YOUR OBJECTIVE:
Look through the records below, count the lines with the word "BUZZER", and reply with only the number.

INPUT:
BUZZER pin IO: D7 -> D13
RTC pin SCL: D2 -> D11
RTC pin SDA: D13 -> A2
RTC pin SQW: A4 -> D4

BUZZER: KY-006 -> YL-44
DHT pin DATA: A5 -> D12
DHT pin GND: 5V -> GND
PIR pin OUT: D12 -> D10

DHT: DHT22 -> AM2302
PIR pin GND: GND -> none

--

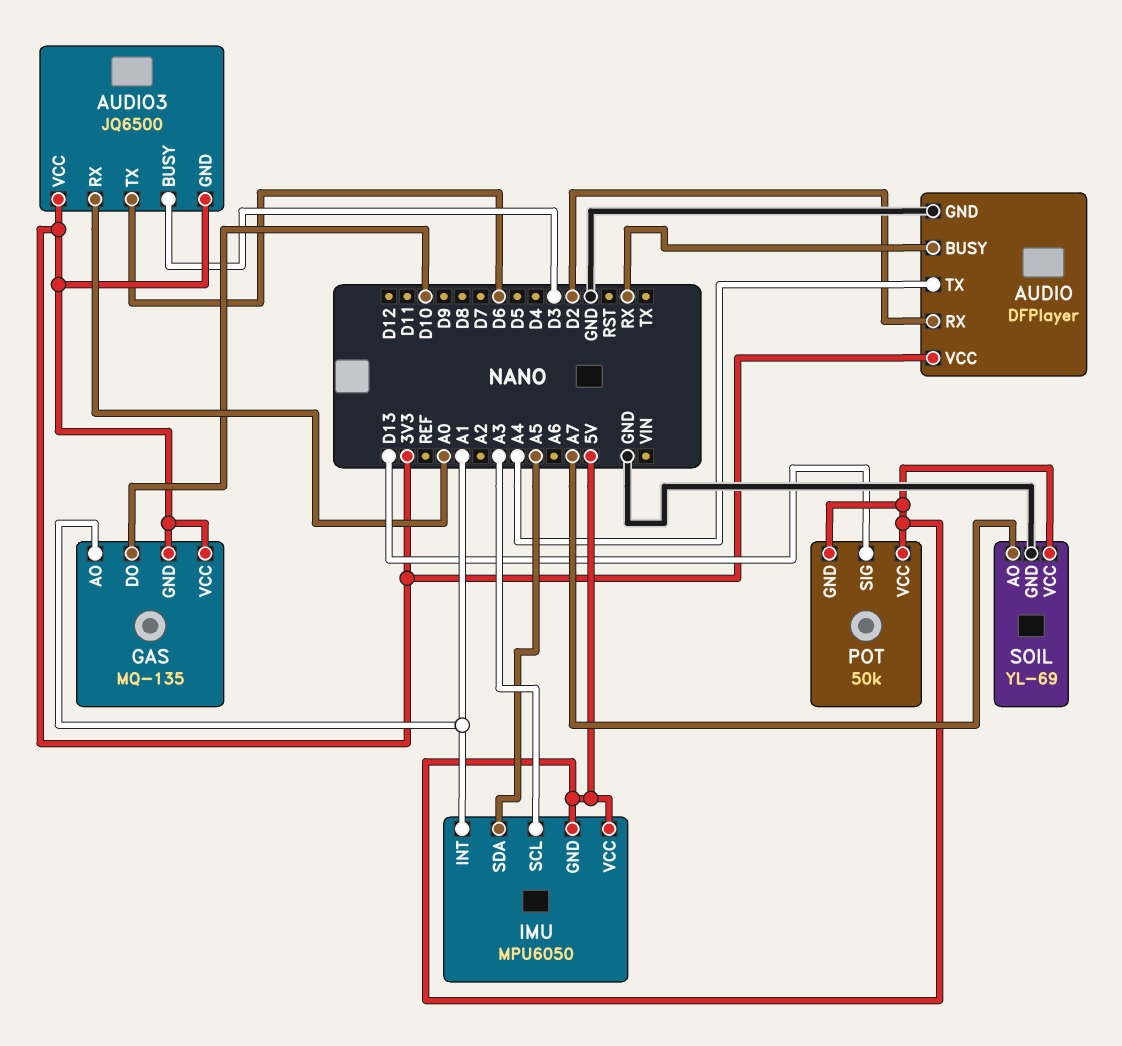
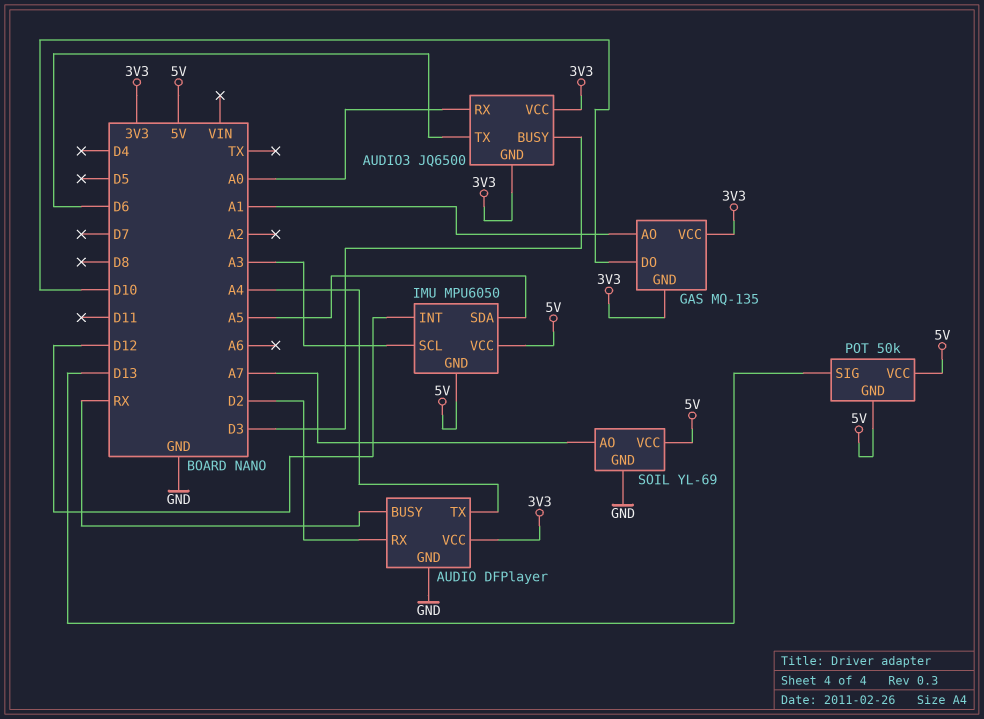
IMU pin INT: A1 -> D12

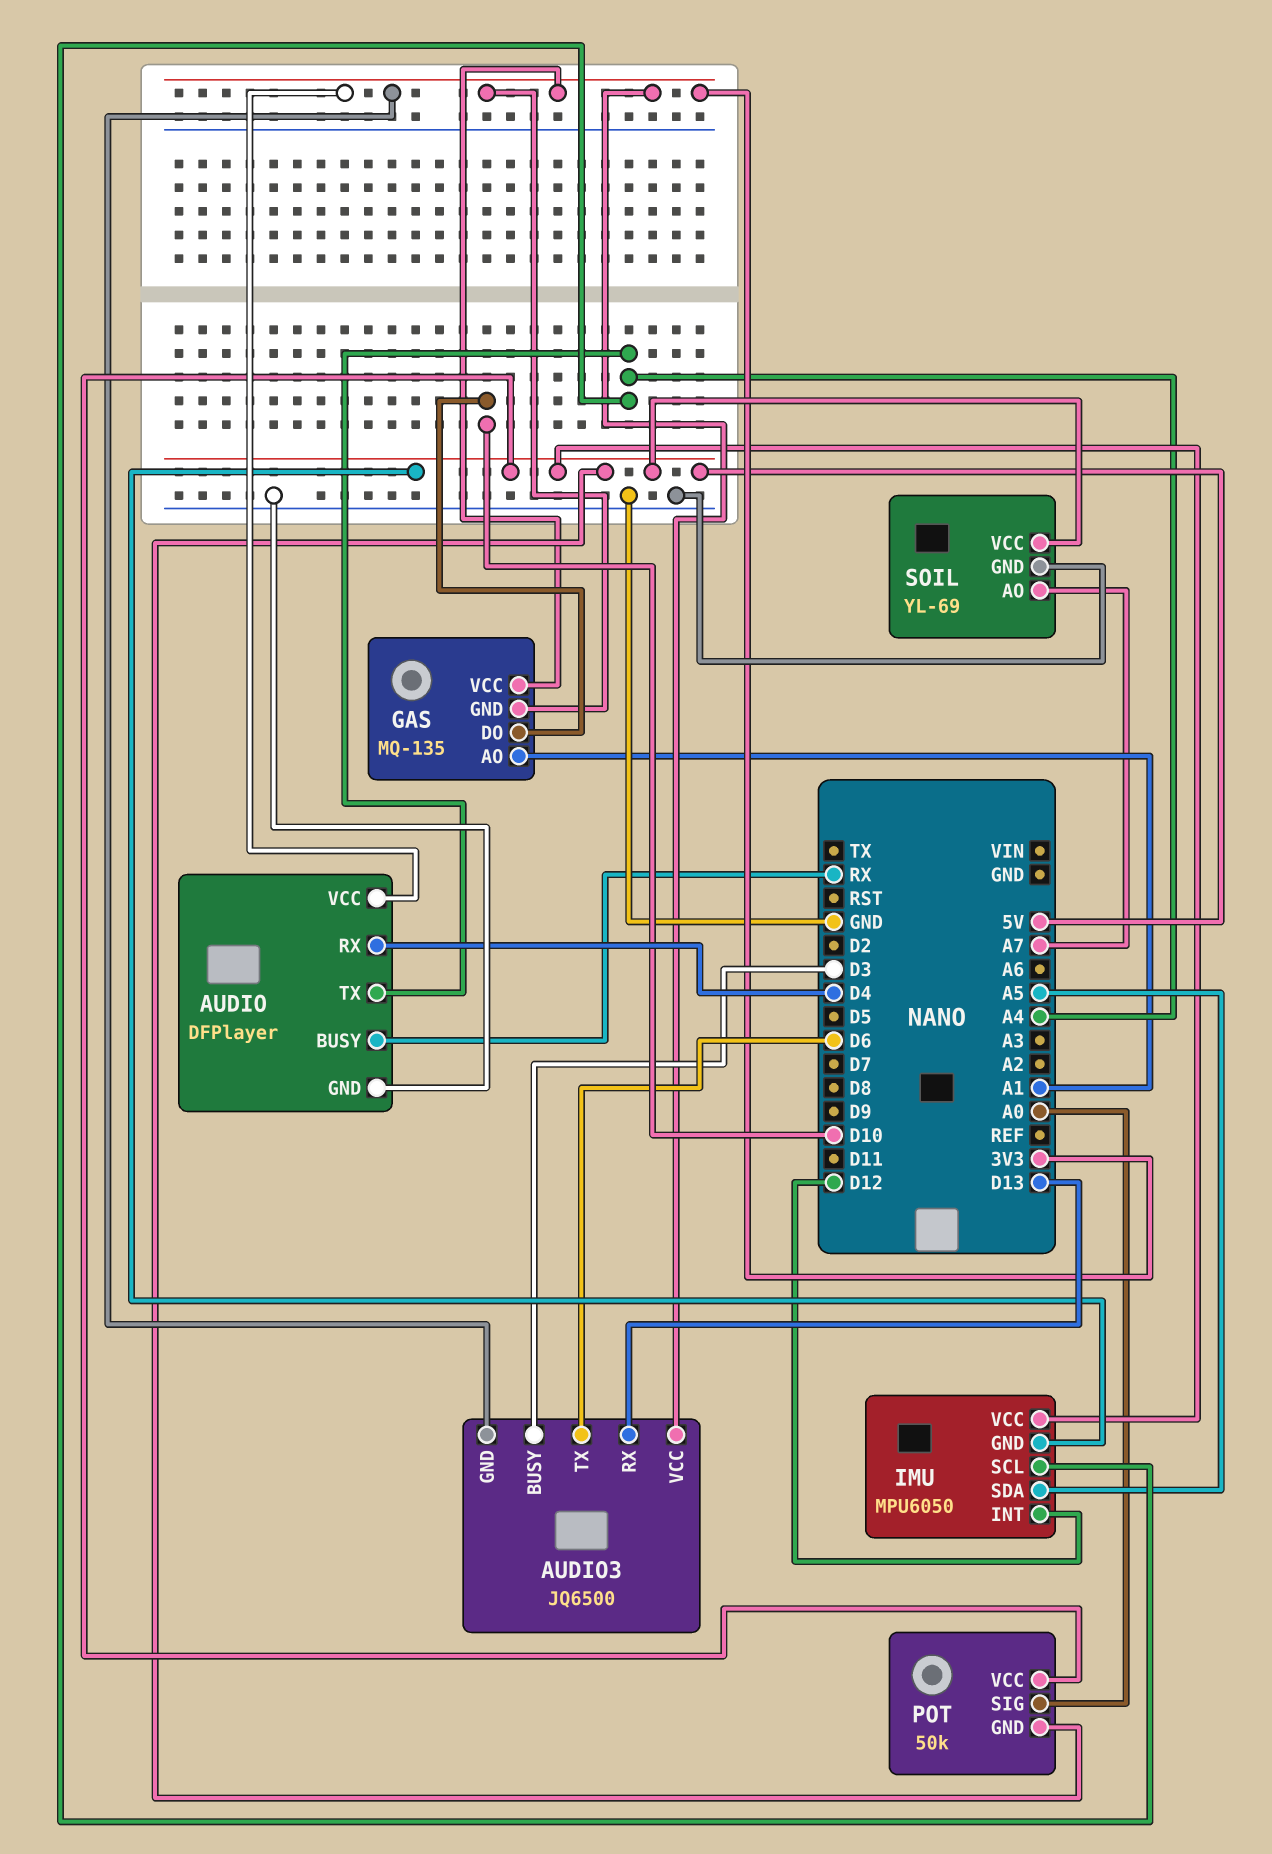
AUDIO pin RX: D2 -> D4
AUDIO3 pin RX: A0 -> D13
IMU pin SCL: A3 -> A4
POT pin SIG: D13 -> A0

==

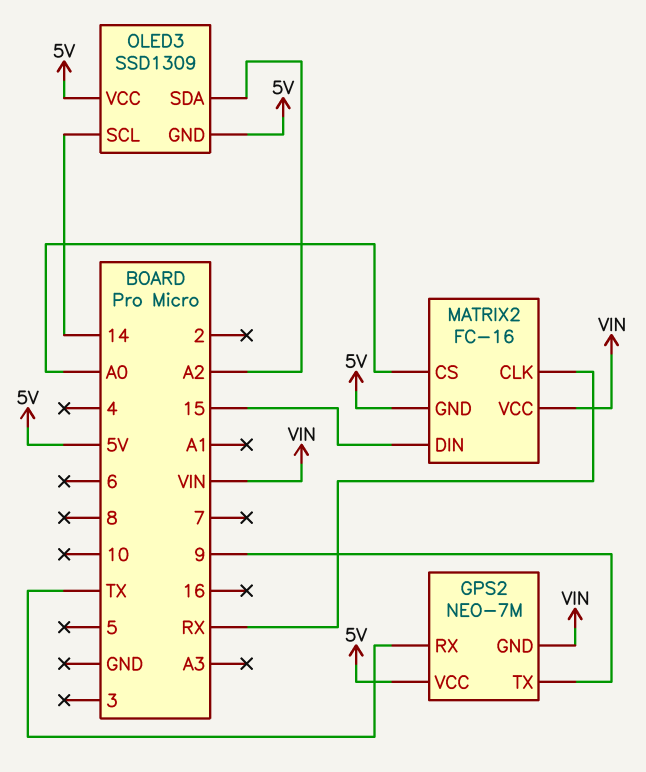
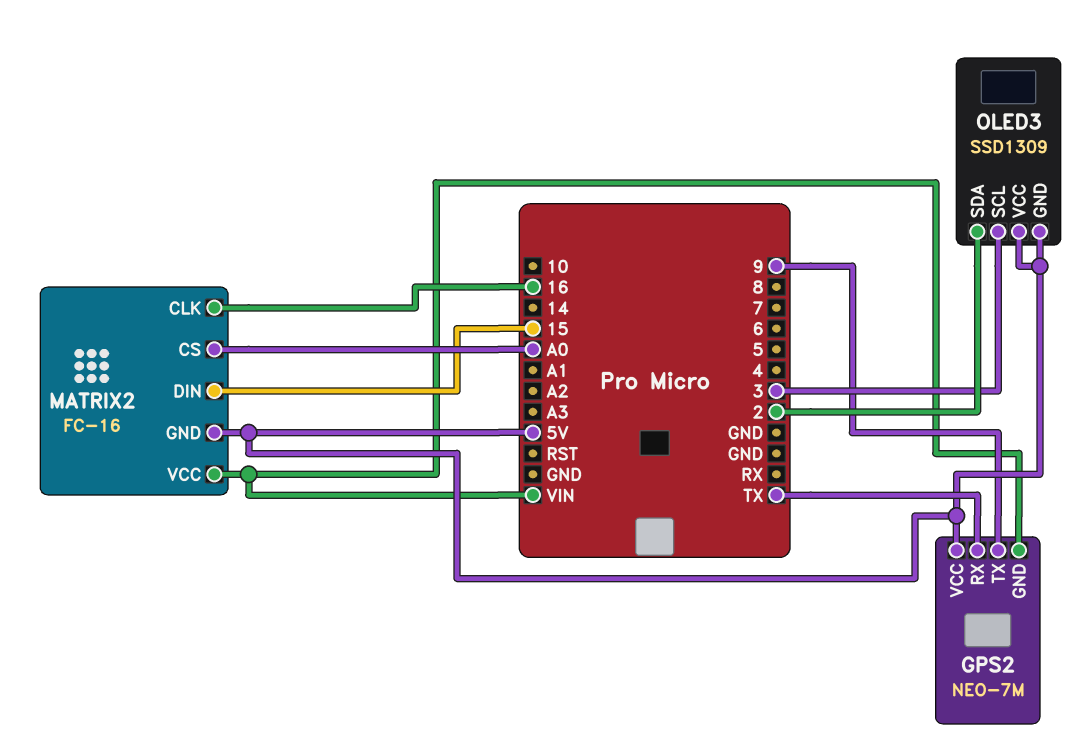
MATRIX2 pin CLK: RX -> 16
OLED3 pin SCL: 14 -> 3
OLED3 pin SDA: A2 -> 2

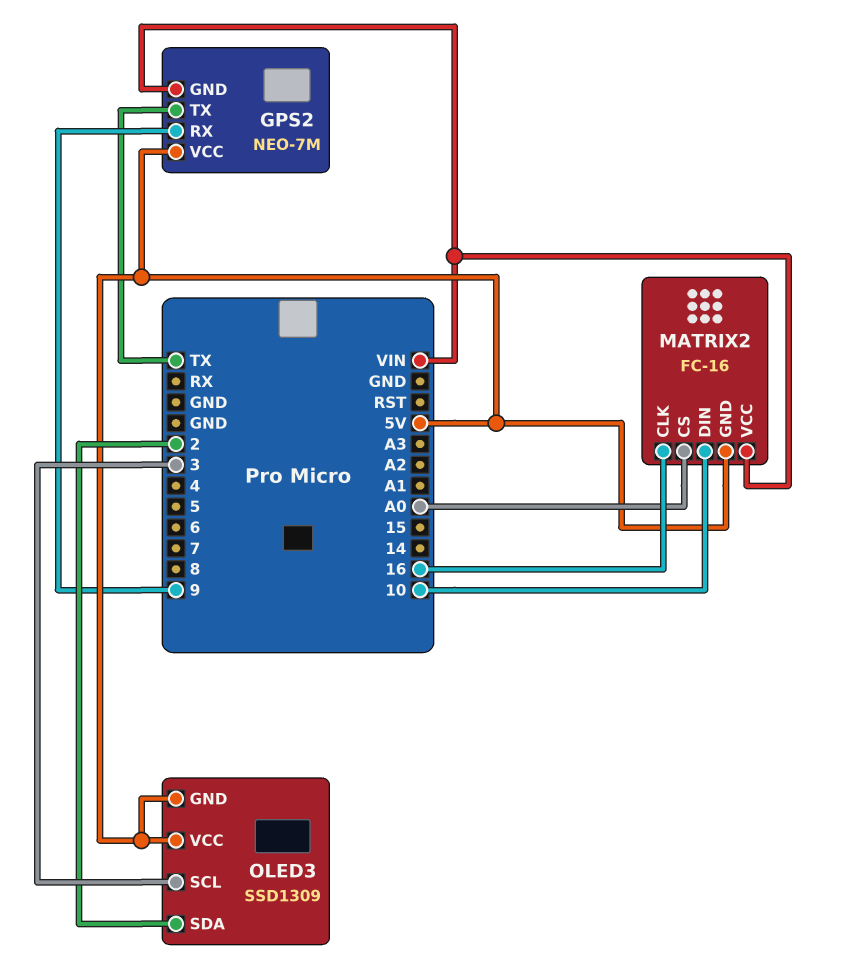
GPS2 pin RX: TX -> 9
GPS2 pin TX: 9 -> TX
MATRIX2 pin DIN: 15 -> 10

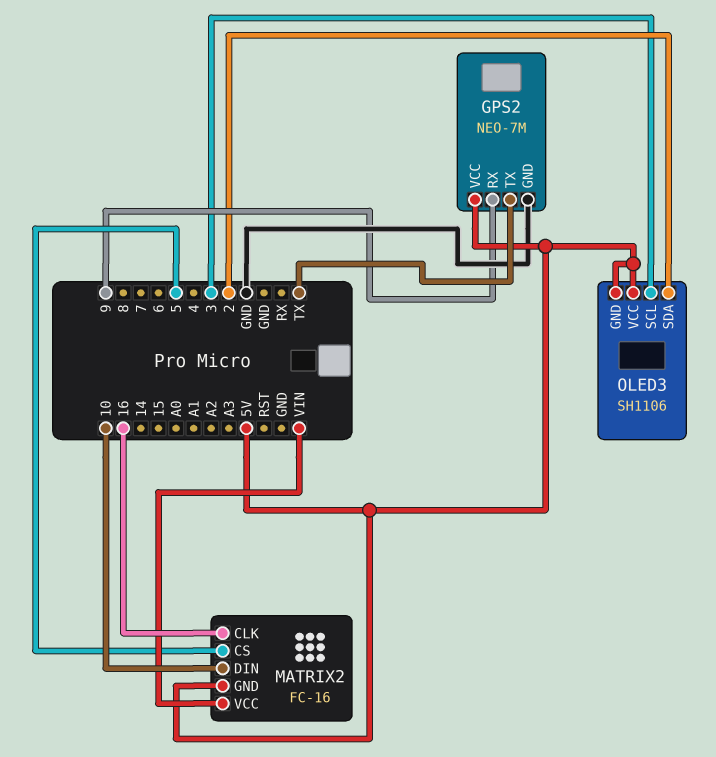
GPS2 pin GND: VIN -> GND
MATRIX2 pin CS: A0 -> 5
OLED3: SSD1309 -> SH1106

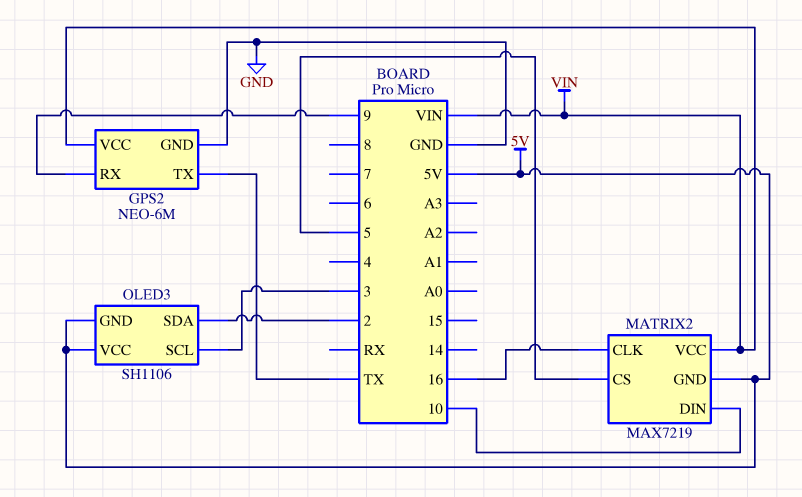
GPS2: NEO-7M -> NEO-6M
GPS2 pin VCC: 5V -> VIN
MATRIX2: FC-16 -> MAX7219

EXERCISE SOLUTION:
2